Work to be completed: Drop the pictures; give again exactly the lines from the one holding "[(2,138),(12,142),(16,133),(6,129),(2,138)]" through the end of the data.
--- START ---
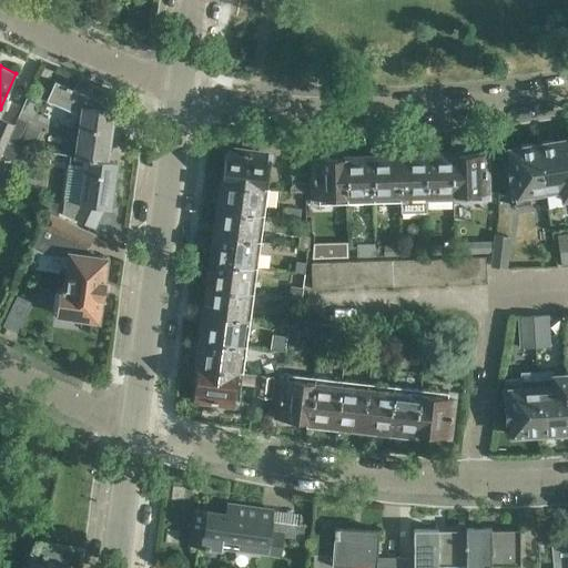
[(75,155),(70,155),(69,164),(84,165),(85,158),(107,160),(113,110),(101,109),(103,102),(54,81),(46,100),(81,115),(75,155)]
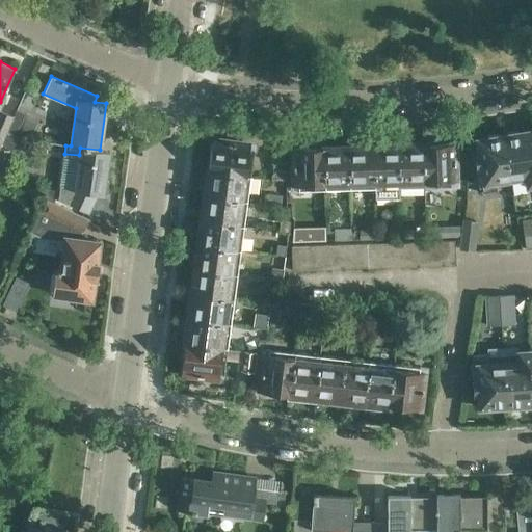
[(14,115),(6,133),(17,137),(18,136),(28,113),(17,108),(14,115)]
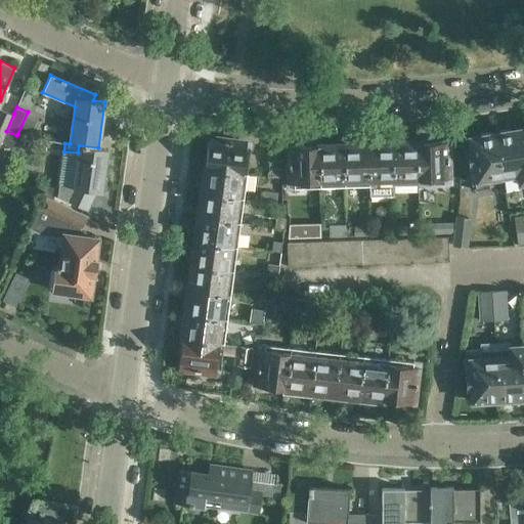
[(0,144),(2,140),(6,131),(13,114),(0,107),(0,144)]
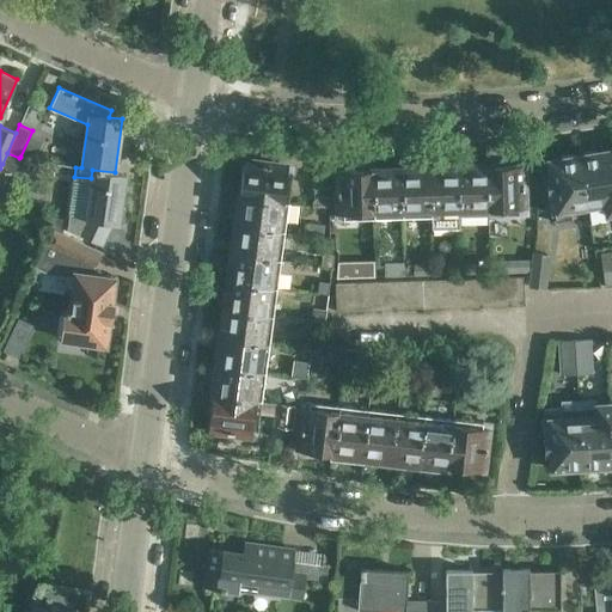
[(273,147),(257,145),(256,154),(270,157),(273,147)]
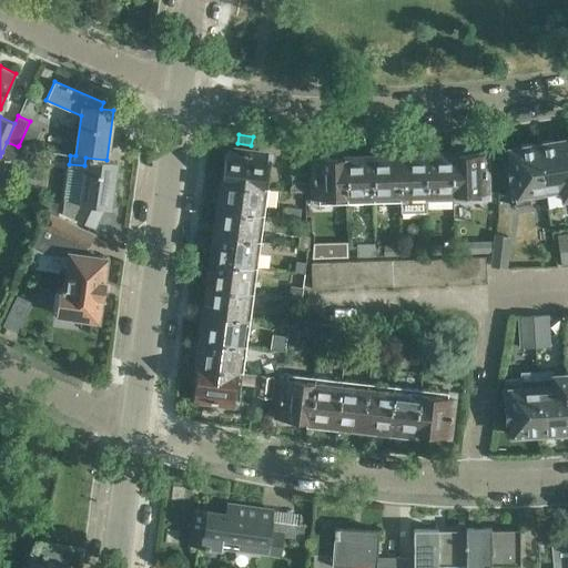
[(561,201),(567,200),(567,150),(567,140),(556,142),(554,140),(543,141),(540,144),(537,144),(546,191),(559,189),(561,201)]
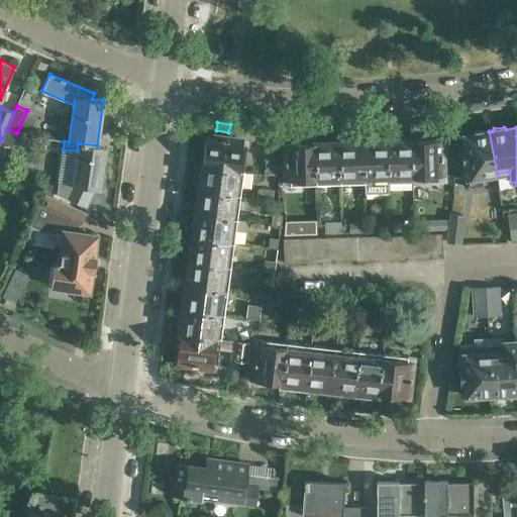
[(2,138),(12,142),(16,133),(6,129),(2,138)]
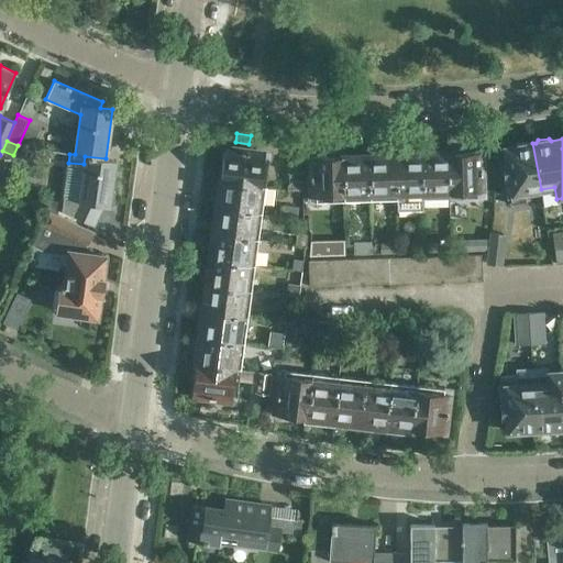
[(504,164),(509,194),(511,205),(527,201),(526,191),(541,189),(532,143),(530,144),(527,142),(517,143),(515,146),(505,148),(508,163),(504,164)]
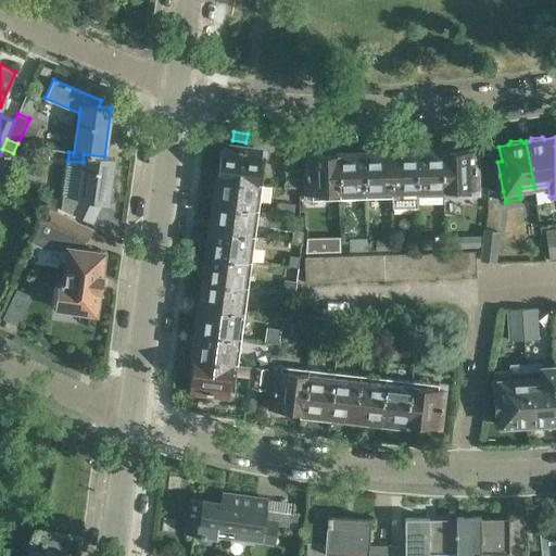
[(224,147),(219,178),(262,184),(266,152),(224,147)]
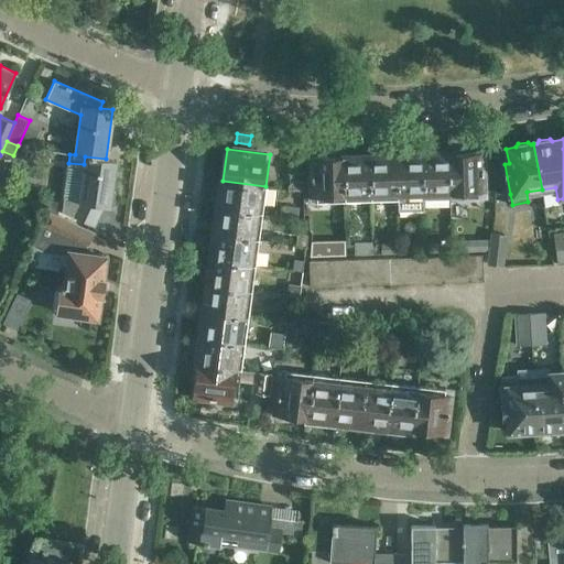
[(484,197),(483,152),(449,153),(451,197),(484,197)]
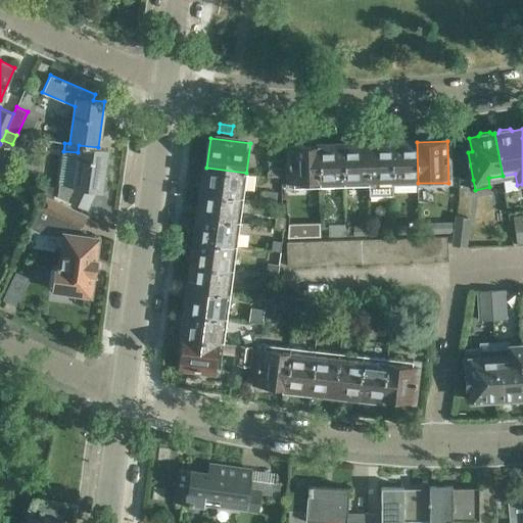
[(418,183),(417,142),(392,143),(393,184),(418,183)]
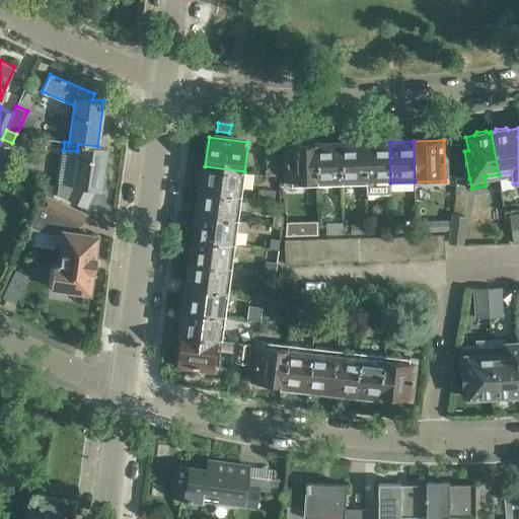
[(366,183),(365,142),(342,143),(343,183),(366,183)]
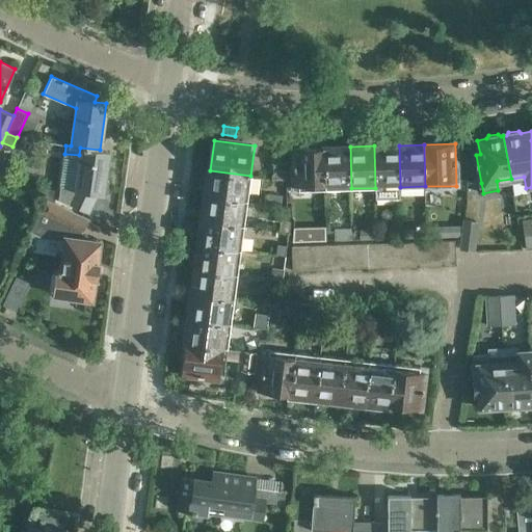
[(400,187),(399,145),(374,145),(375,188),(376,196),(400,195),(400,187)]
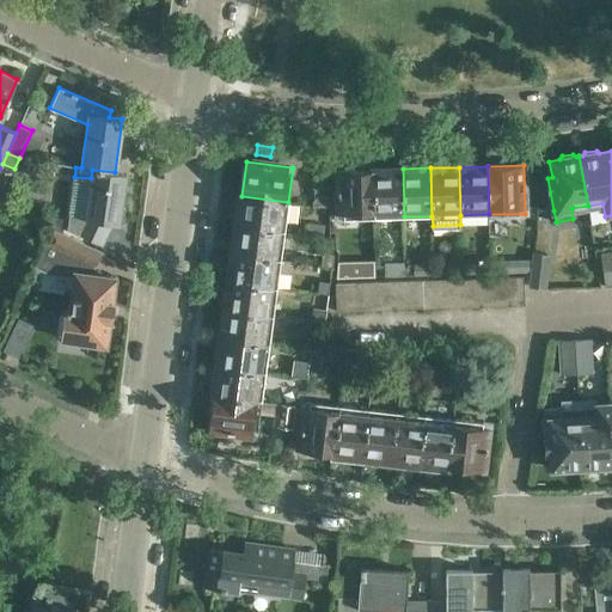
[(404,216),(403,169),(373,170),(374,219),(404,216)]
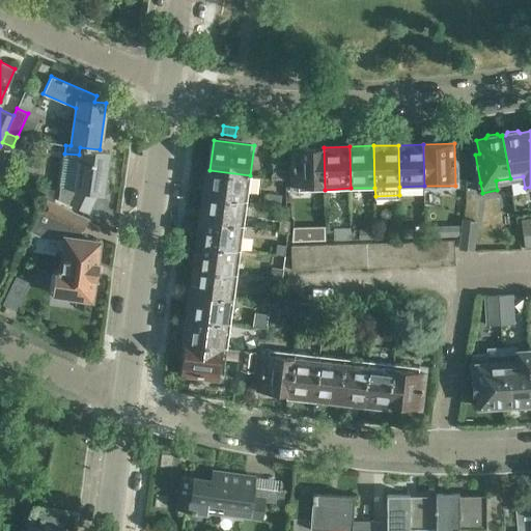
[(75,185),(60,184),(58,198),(88,212),(96,193),(104,194),(104,193),(106,193),(108,180),(106,179),(109,151),(100,149),(80,147),(79,155),(75,185)]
--- END ---
Expected answer:
[(2,138),(12,142),(16,133),(6,129),(2,138)]
[(504,164),(509,194),(511,205),(527,201),(526,191),(541,189),(532,143),(530,144),(527,142),(517,143),(515,146),(505,148),(508,163),(504,164)]
[(224,147),(219,178),(262,184),(266,152),(224,147)]
[(484,197),(483,152),(449,153),(451,197),(484,197)]
[(418,183),(417,142),(392,143),(393,184),(418,183)]
[(366,183),(365,142),(342,143),(343,183),(366,183)]
[(400,187),(399,145),(374,145),(375,188),(376,196),(400,195),(400,187)]
[(404,216),(403,169),(373,170),(374,219),(404,216)]
[(75,185),(60,184),(58,198),(88,212),(96,193),(104,194),(104,193),(106,193),(108,180),(106,179),(109,151),(100,149),(80,147),(79,155),(75,185)]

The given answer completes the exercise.